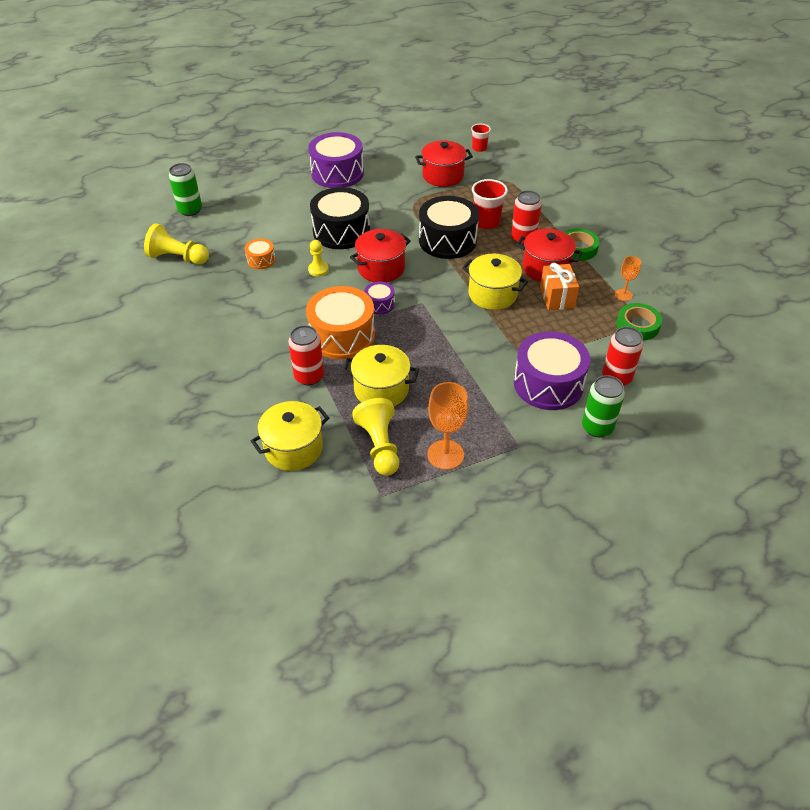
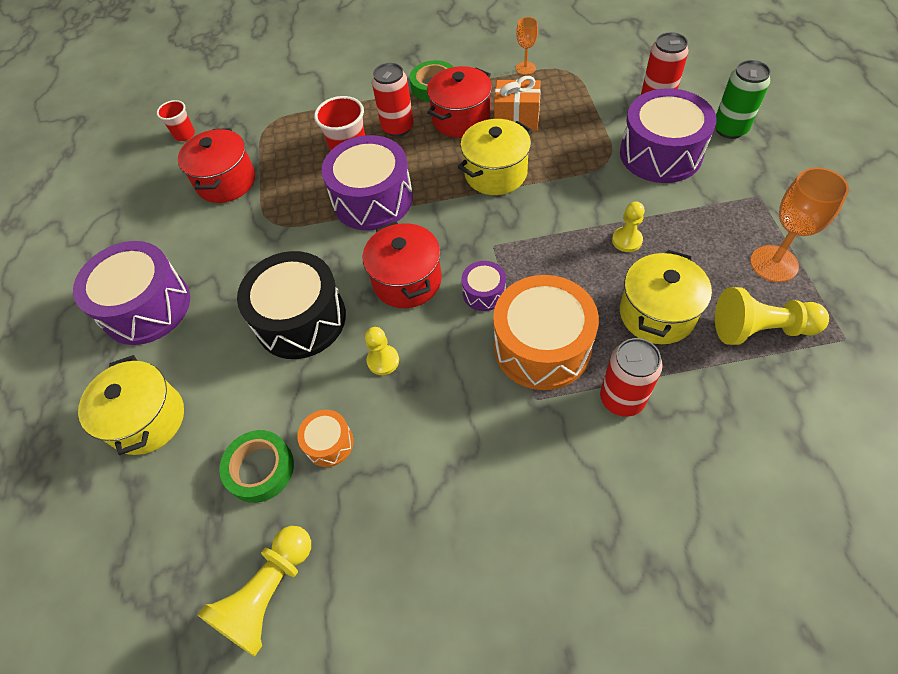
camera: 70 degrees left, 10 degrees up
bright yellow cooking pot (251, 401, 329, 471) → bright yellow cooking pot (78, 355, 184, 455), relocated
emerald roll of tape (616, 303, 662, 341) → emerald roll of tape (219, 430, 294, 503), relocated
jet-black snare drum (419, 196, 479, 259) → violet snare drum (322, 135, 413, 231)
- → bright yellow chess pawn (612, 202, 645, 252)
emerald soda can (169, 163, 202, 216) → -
++++++++++
▸ **TASK PROMPT**
Leaving the pictures out, write out all the material above exactly.

▸ **RESPONSE**
camera: 70 degrees left, 10 degrees up
bright yellow cooking pot (251, 401, 329, 471) → bright yellow cooking pot (78, 355, 184, 455), relocated
emerald roll of tape (616, 303, 662, 341) → emerald roll of tape (219, 430, 294, 503), relocated
jet-black snare drum (419, 196, 479, 259) → violet snare drum (322, 135, 413, 231)
- → bright yellow chess pawn (612, 202, 645, 252)
emerald soda can (169, 163, 202, 216) → -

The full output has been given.